The records:
--------------------

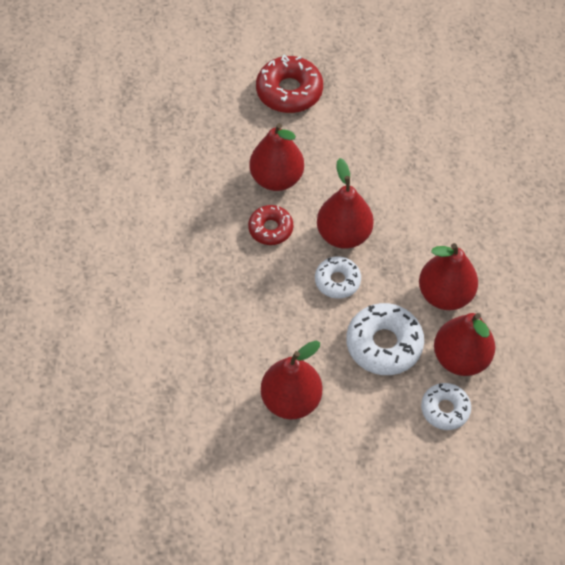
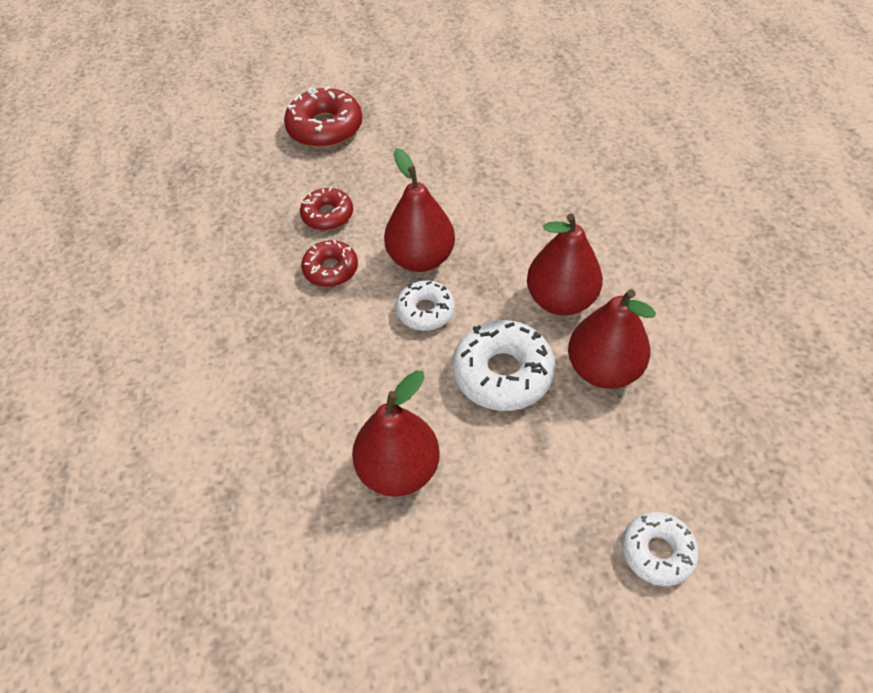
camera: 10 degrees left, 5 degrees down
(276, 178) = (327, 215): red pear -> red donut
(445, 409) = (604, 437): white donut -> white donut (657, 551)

--------------------

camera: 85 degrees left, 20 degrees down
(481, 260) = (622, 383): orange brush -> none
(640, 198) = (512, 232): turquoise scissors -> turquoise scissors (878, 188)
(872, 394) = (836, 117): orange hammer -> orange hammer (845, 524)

--------------------

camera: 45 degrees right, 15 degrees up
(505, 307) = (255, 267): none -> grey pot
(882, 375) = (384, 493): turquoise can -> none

--------------------

Task item:
Within the listing above, extract exactly the lines from the line with "(481, 260) = (622, 383): orange brush -> none" to the line with "(872, 394) = (836, 117): orange", the two named lines included, and no others.

Answer space:
(481, 260) = (622, 383): orange brush -> none
(640, 198) = (512, 232): turquoise scissors -> turquoise scissors (878, 188)
(872, 394) = (836, 117): orange hammer -> orange hammer (845, 524)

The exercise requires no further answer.